::: RECORDED INFORMATION :::

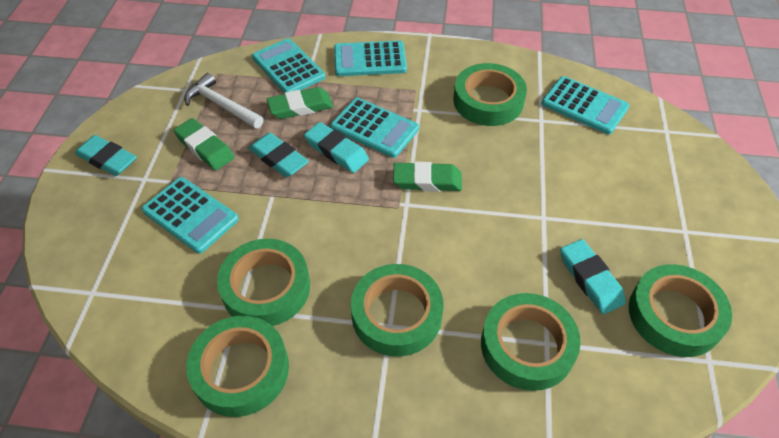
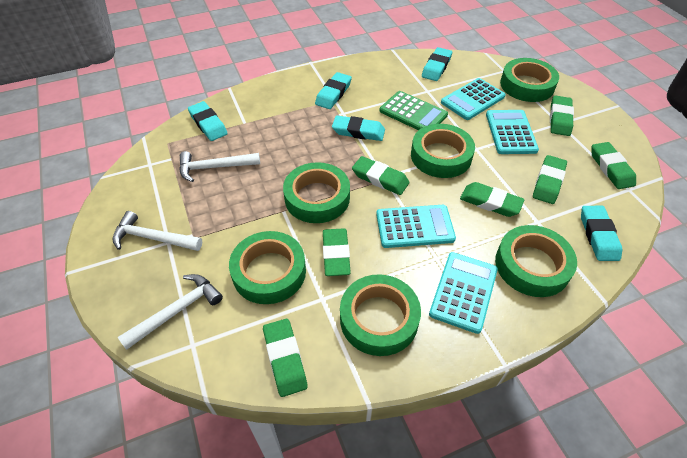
green calculator: 0 -> 1
green eraser: 3 -> 7
turquoise calculator: 5 -> 4
turquoise eraser: 4 -> 5
white hammer: 1 -> 3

:::

REQUIRED WORK :: Pull out all lines from the entries above that include the word "calculator".

EXERCISE SOLUTION ::
green calculator: 0 -> 1
turquoise calculator: 5 -> 4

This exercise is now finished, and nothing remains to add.